-------- Data for this exercise --------

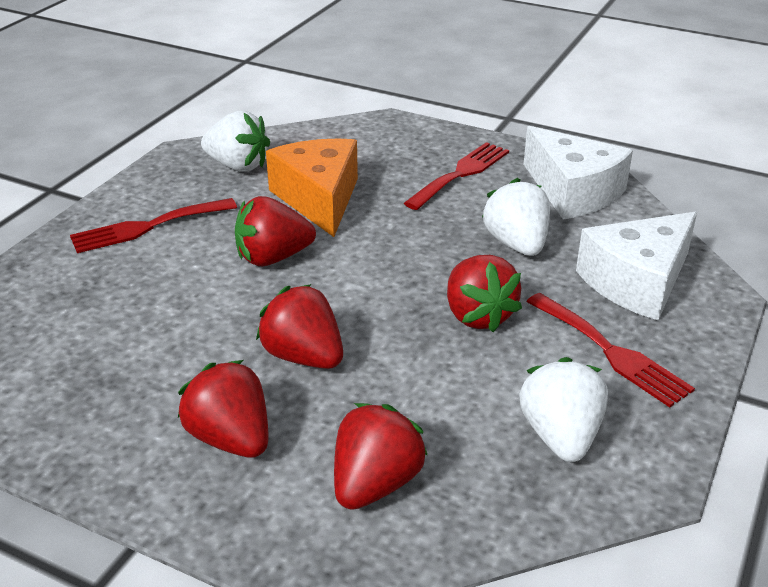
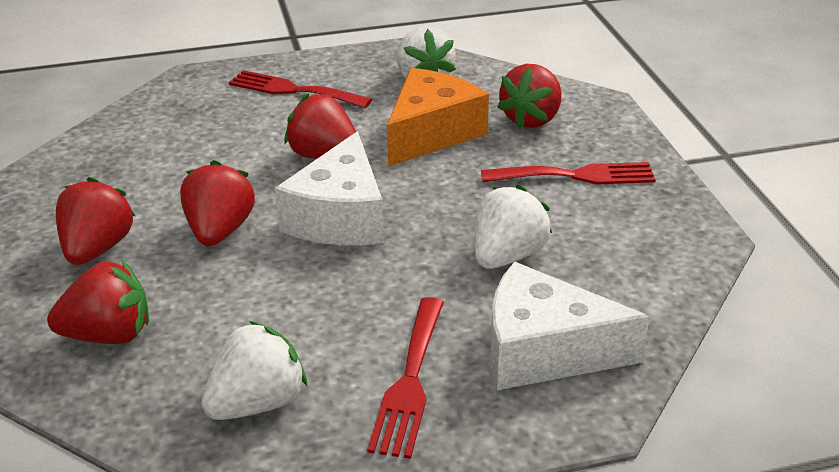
camera: 50 degrees right, 0 degrees up
(478, 315) = (372, 285): red strawberry -> red strawberry (531, 119)
(573, 192) = (645, 247): white cheese -> white cheese (340, 217)

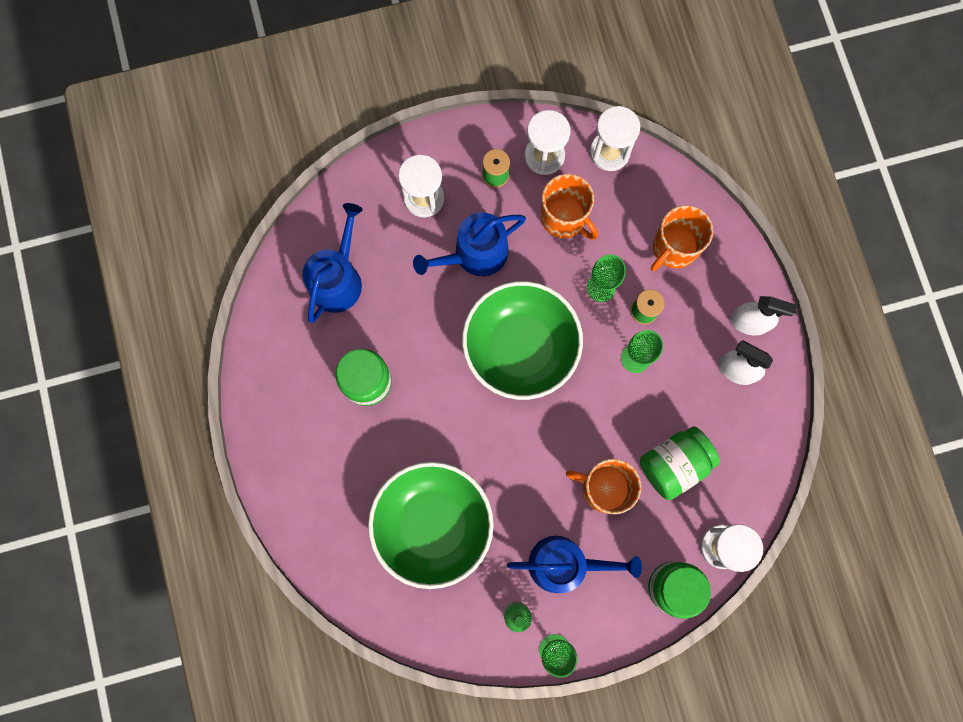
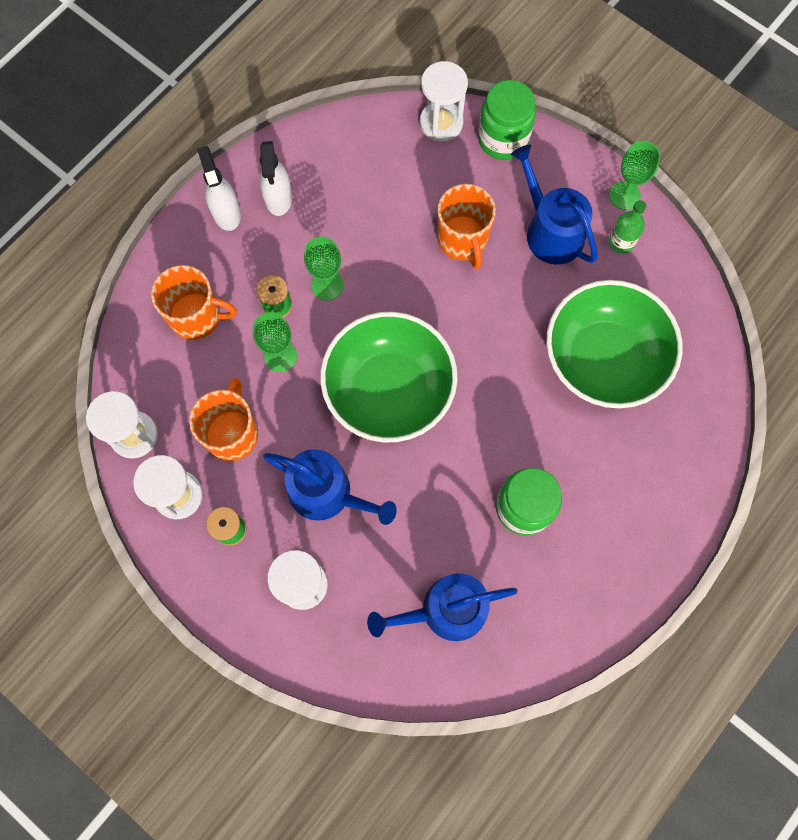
camera: 125 degrees left, 5 degrees down
(674, 464) = (400, 198): green jar -> none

--------

_How to complete this task_: In the data above, find each line that has the word "degrees" and copy it out.

_Solution to this exercise_:
camera: 50 degrees right, 0 degrees up
camera: 125 degrees left, 5 degrees down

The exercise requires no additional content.